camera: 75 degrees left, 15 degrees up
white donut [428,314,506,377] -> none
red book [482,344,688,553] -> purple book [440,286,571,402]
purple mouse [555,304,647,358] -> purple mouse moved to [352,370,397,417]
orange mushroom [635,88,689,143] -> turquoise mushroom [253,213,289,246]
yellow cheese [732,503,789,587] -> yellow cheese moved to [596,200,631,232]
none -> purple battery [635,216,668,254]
----
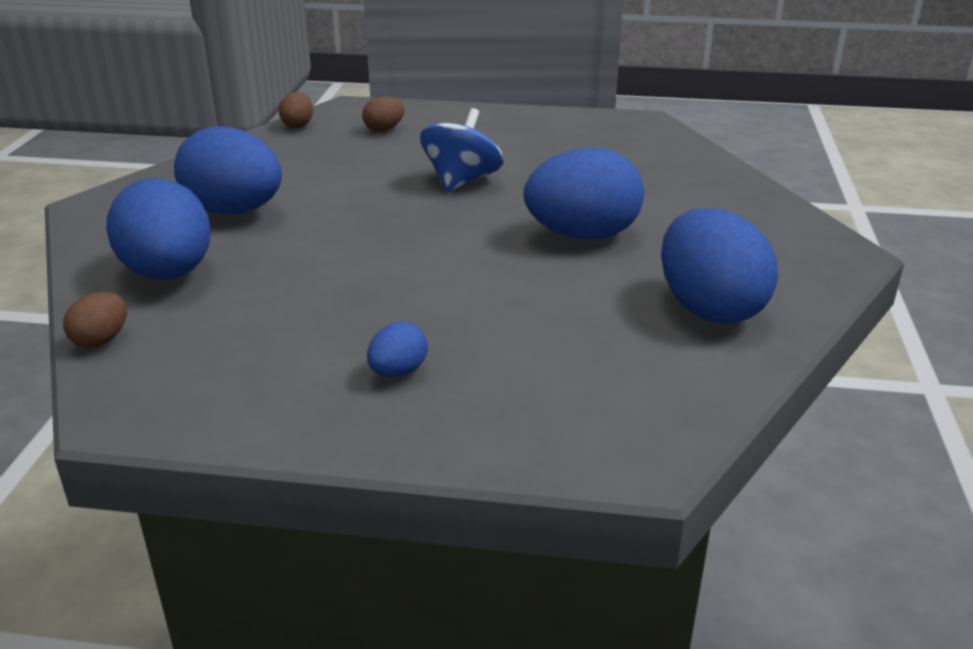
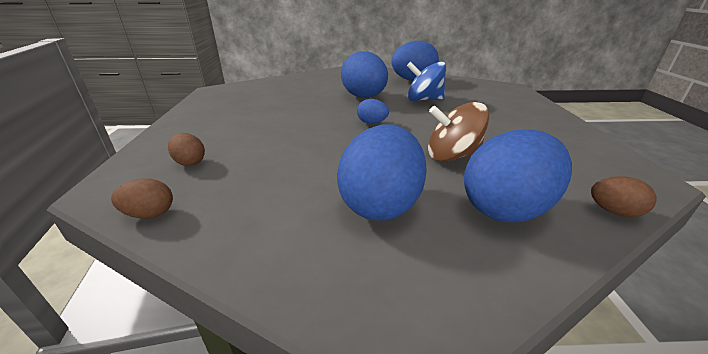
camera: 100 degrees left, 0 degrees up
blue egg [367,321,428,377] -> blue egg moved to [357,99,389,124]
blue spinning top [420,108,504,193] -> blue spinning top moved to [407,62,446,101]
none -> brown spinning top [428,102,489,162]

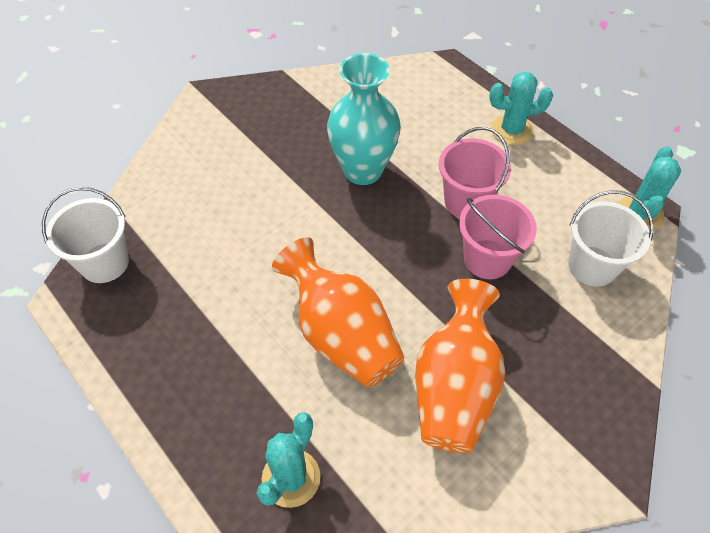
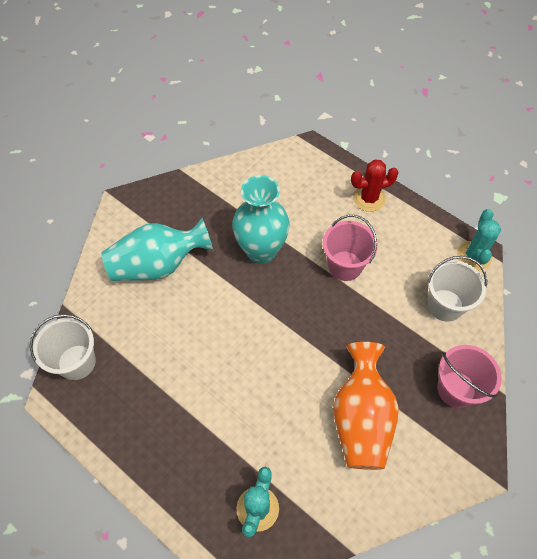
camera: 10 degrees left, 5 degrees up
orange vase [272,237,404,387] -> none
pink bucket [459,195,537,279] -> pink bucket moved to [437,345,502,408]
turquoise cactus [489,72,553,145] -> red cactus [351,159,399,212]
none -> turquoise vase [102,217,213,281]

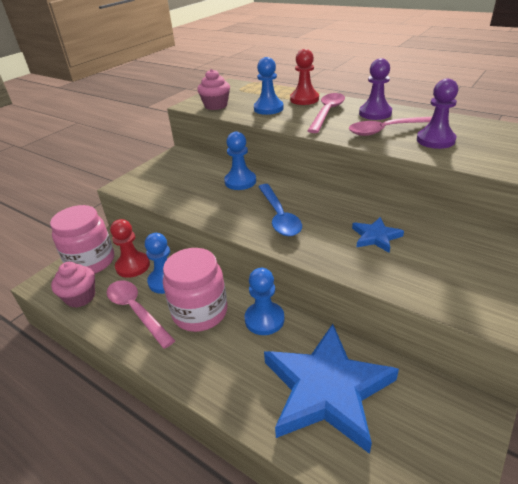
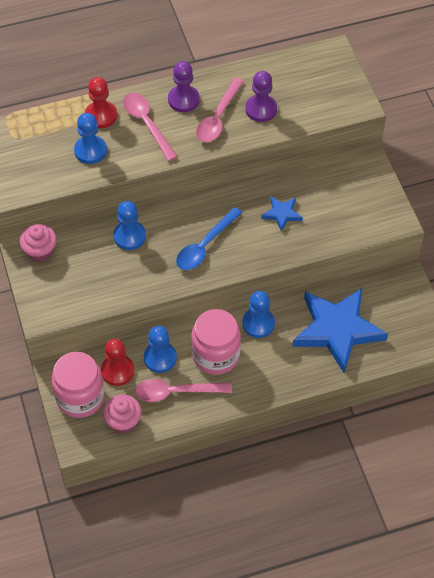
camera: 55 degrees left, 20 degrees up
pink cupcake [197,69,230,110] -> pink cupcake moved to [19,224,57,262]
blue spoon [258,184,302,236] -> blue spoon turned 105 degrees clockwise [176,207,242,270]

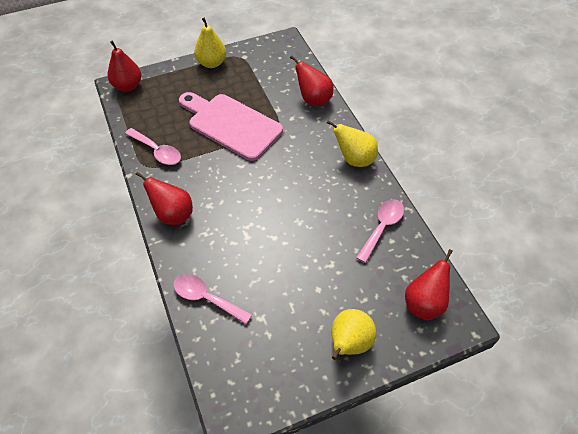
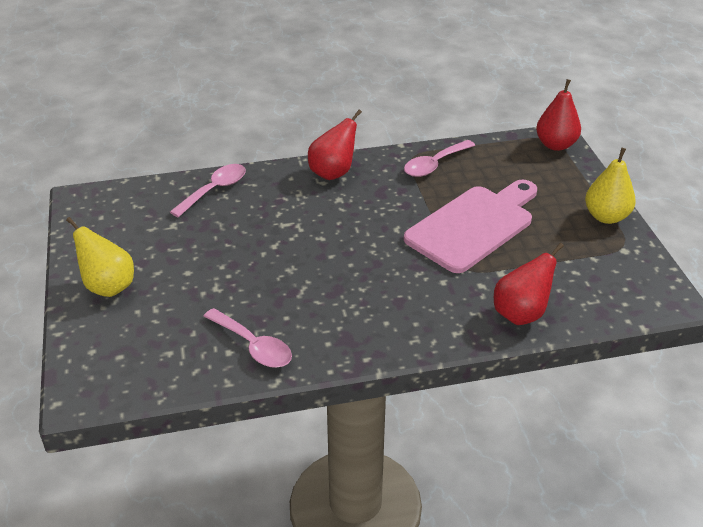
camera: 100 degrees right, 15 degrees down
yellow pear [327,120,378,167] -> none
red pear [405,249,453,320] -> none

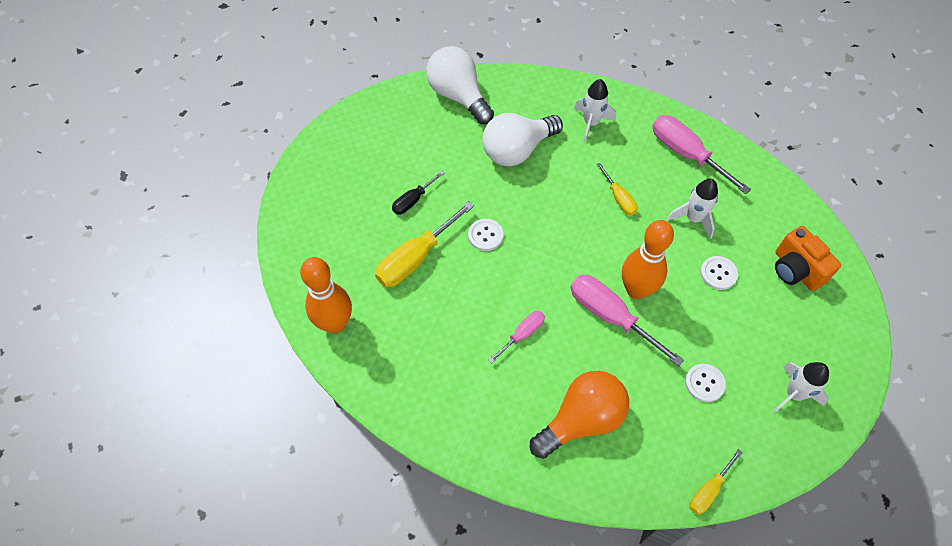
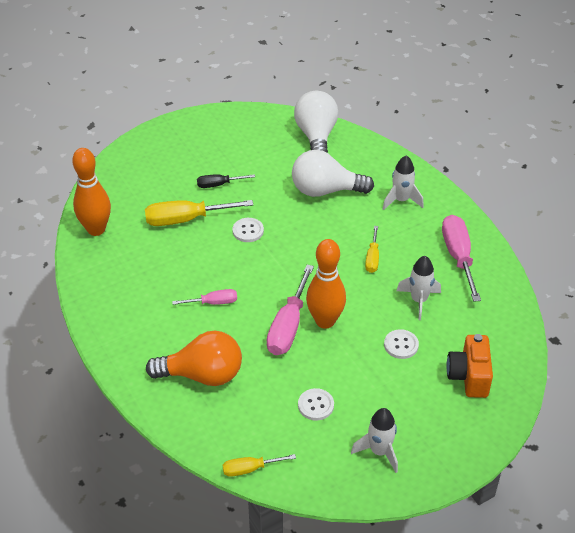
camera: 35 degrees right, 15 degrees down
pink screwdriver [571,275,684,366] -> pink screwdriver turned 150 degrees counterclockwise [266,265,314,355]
----
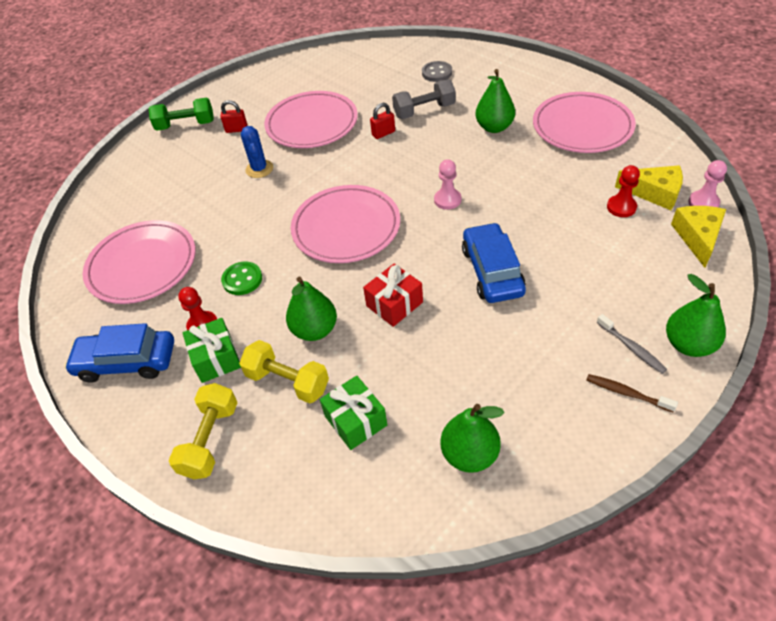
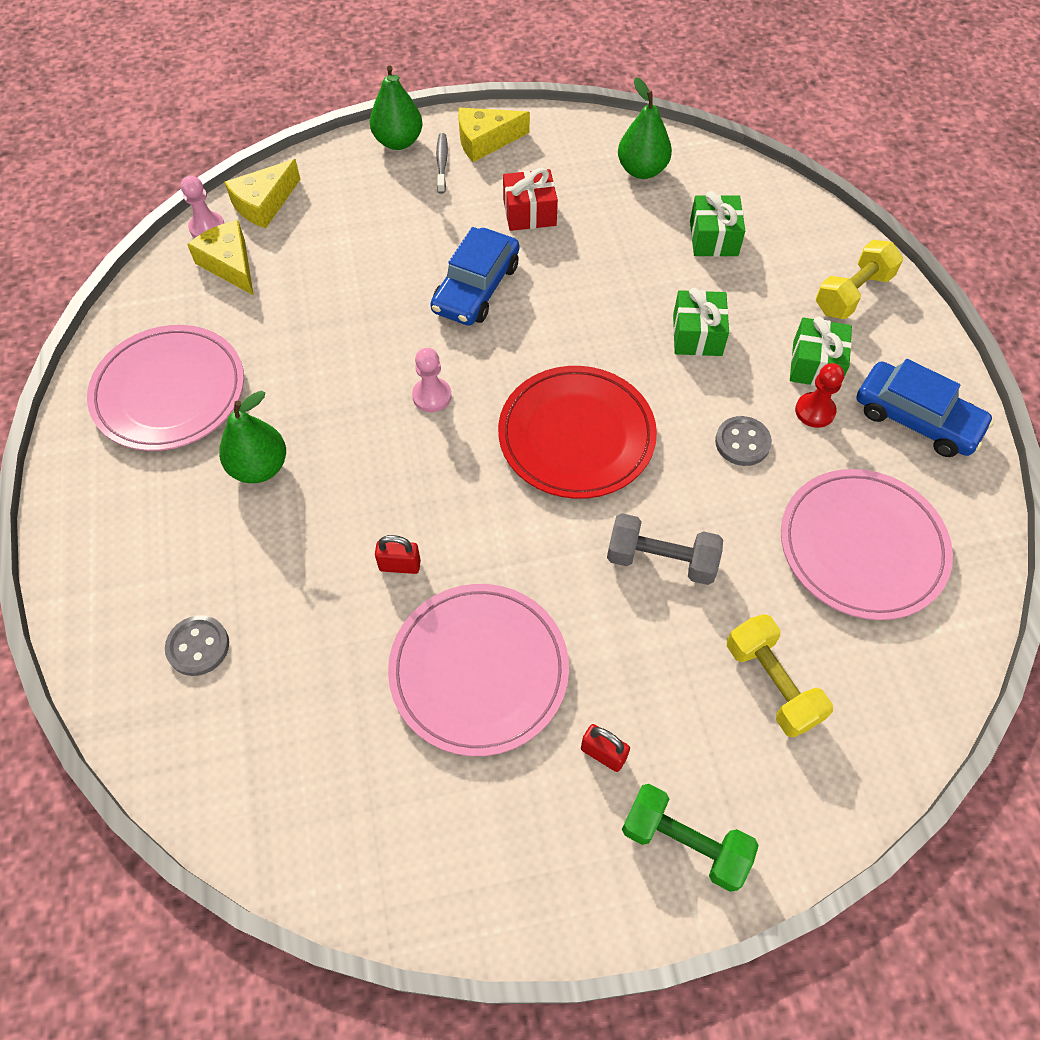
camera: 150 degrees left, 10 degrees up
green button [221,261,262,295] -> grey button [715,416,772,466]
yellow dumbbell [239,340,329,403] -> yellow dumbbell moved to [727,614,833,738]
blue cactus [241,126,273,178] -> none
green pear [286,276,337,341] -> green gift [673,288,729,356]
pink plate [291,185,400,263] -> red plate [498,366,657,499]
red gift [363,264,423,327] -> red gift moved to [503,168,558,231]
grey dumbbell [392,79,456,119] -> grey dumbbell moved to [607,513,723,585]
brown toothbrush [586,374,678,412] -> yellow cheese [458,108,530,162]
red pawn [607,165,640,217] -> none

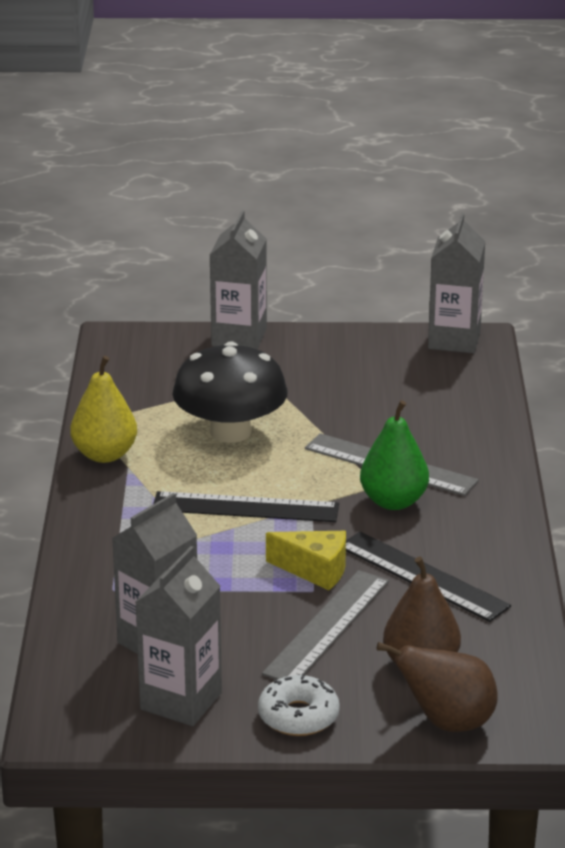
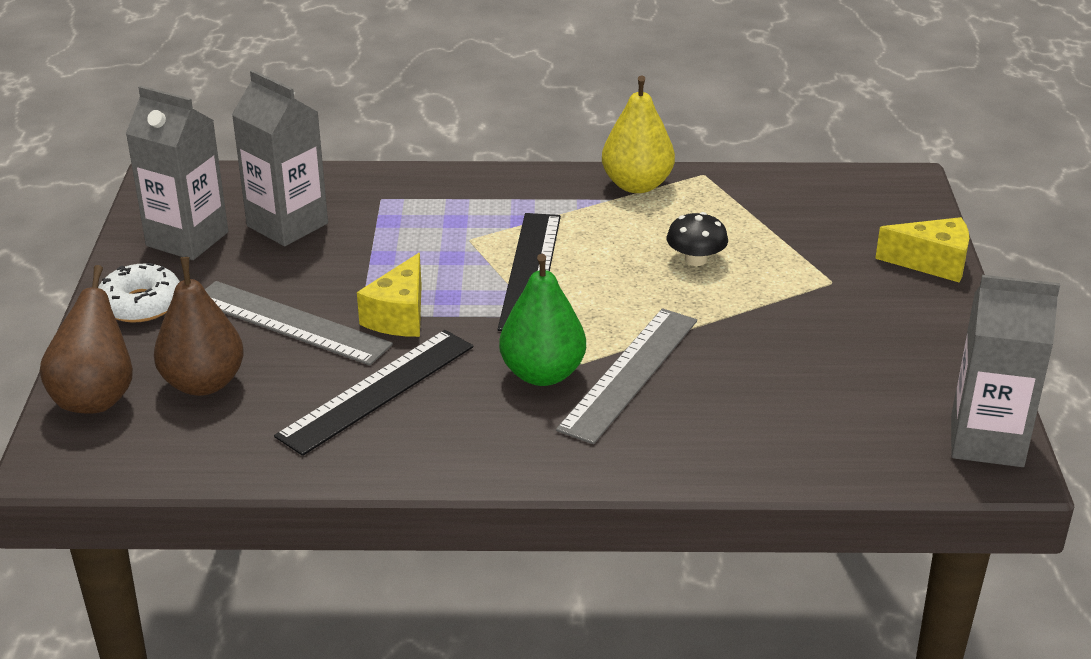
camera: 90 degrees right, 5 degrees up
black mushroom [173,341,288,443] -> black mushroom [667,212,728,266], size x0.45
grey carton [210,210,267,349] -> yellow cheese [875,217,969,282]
----
Work item: The reply should hold only the lines of the listing above starting at the line containing "blue cactus [241,126,273,178] -> none" and ending at the line containing "red gift [363,264,423,327]", exactly as written.

Answer below:
blue cactus [241,126,273,178] -> none
green pear [286,276,337,341] -> green gift [673,288,729,356]
pink plate [291,185,400,263] -> red plate [498,366,657,499]
red gift [363,264,423,327] -> red gift moved to [503,168,558,231]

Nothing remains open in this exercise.